_WHAT THIS TASK INVOLVES_:
Give every line from the entries that contains "cross".

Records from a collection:
^^^^^^^^

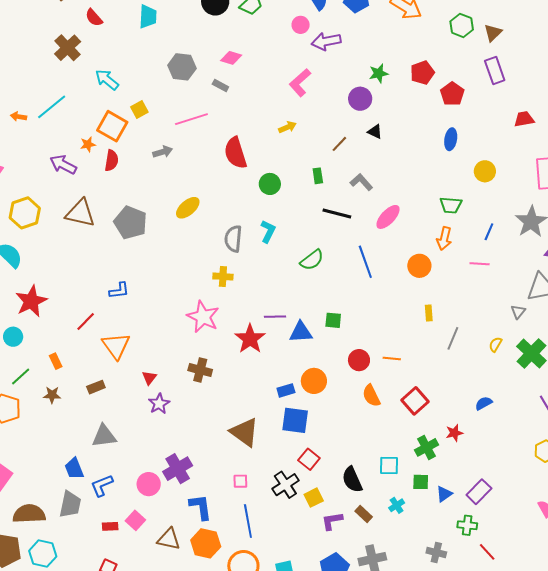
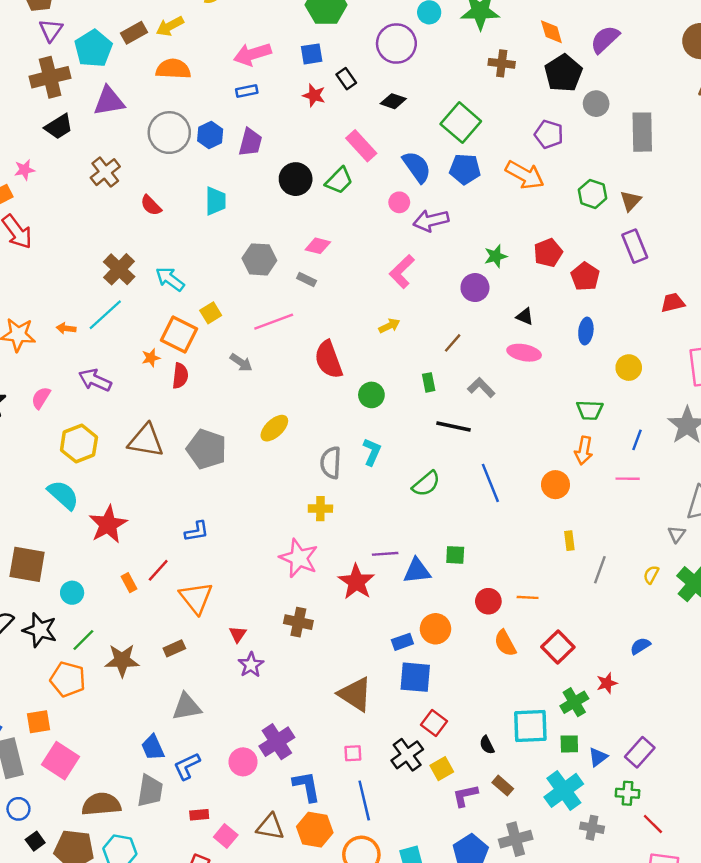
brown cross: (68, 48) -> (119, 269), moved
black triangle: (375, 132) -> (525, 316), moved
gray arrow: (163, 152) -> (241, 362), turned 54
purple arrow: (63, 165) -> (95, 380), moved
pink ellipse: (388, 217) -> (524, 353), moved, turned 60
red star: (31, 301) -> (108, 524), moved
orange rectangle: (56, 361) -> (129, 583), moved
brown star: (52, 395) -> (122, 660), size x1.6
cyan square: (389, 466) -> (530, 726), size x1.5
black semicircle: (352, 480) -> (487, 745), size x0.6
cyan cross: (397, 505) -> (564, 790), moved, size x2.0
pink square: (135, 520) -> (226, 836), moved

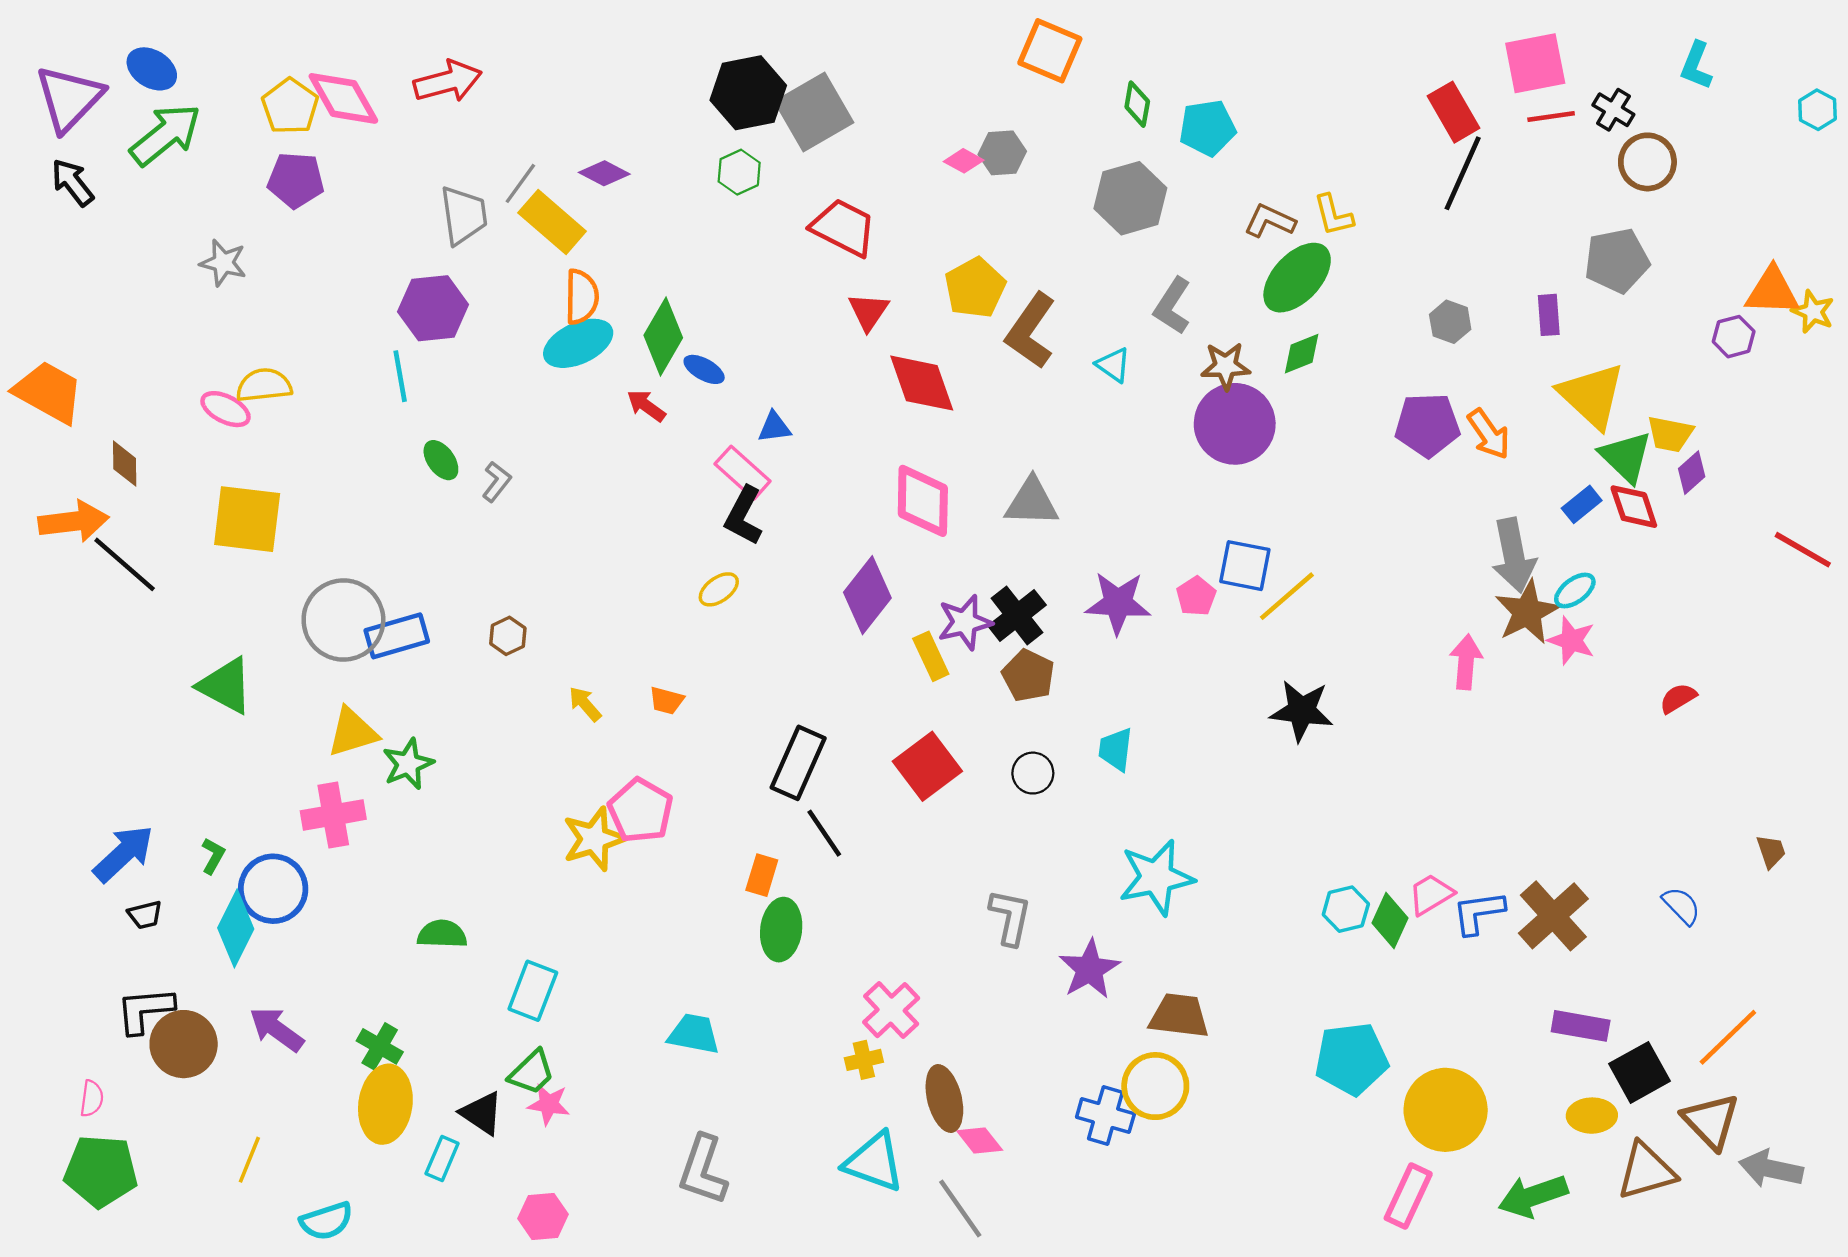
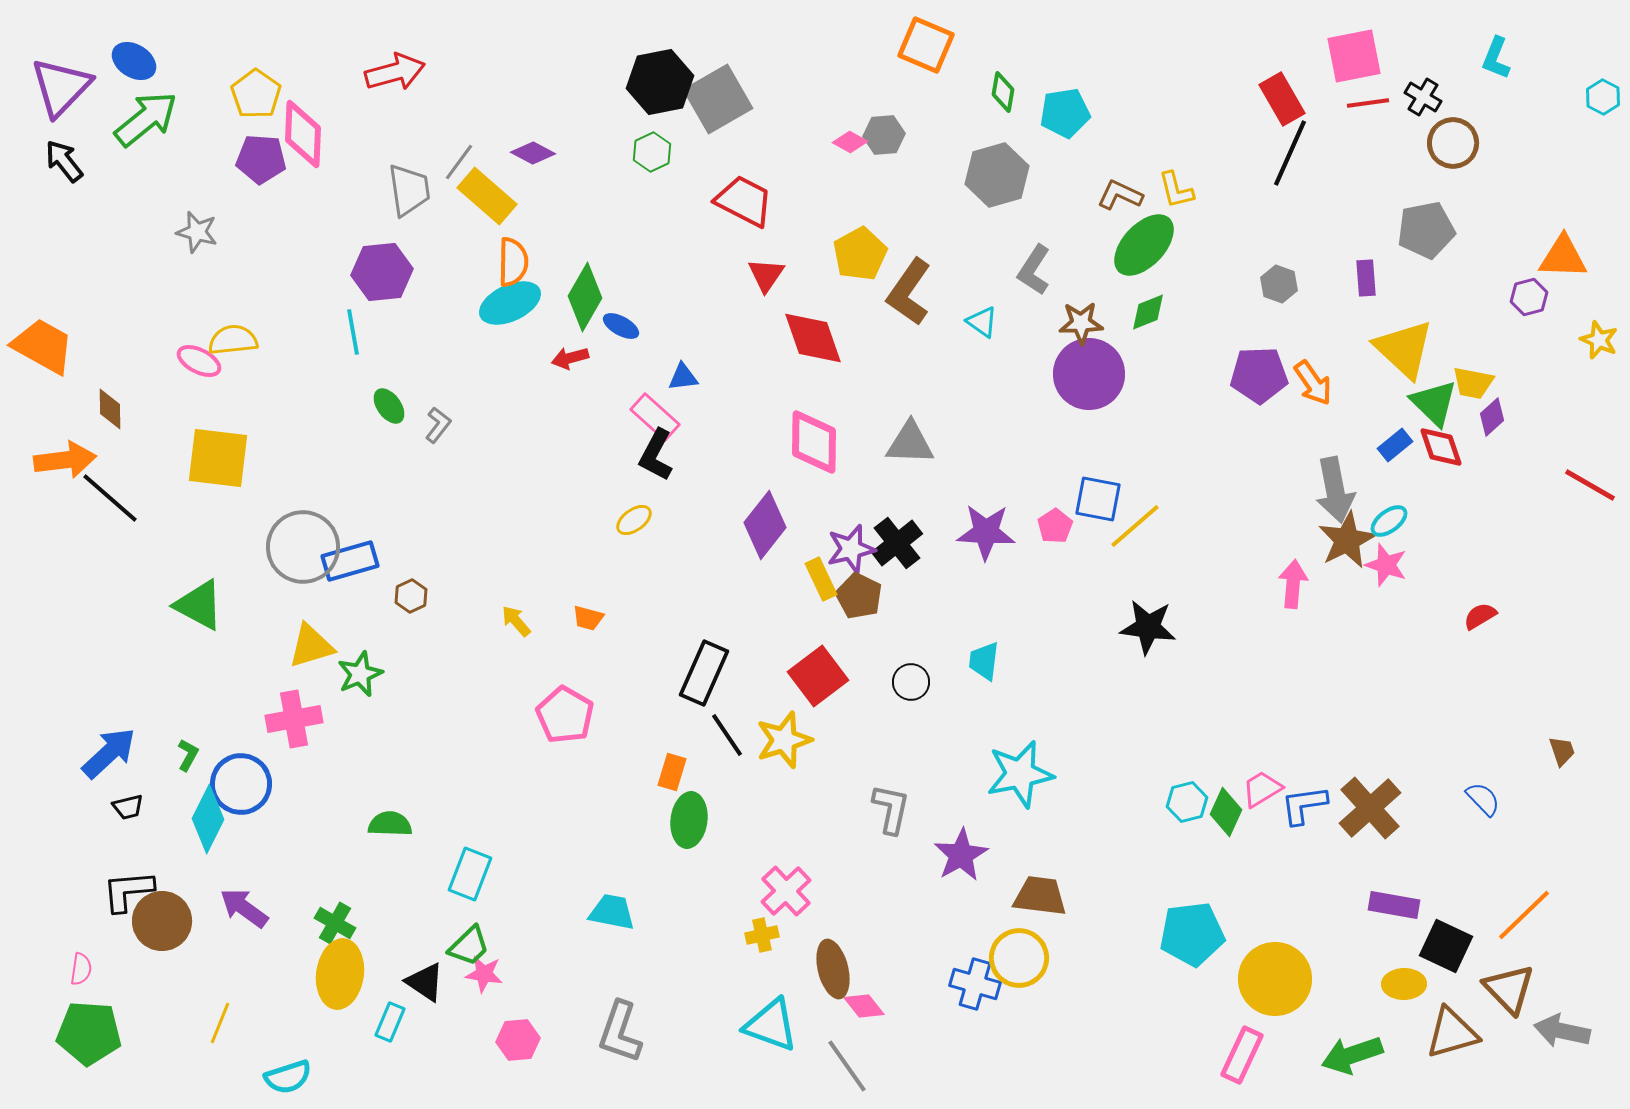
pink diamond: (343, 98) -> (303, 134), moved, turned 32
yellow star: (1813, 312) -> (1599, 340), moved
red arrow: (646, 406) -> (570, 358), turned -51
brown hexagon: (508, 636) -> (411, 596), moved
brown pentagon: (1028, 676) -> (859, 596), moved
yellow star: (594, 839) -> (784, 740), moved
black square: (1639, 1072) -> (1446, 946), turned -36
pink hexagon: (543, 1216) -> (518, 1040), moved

^^^^^^^^

_EXPECTED ANSWER_:
brown cross: (68, 48) -> (119, 269), moved
cyan cross: (397, 505) -> (564, 790), moved, size x2.0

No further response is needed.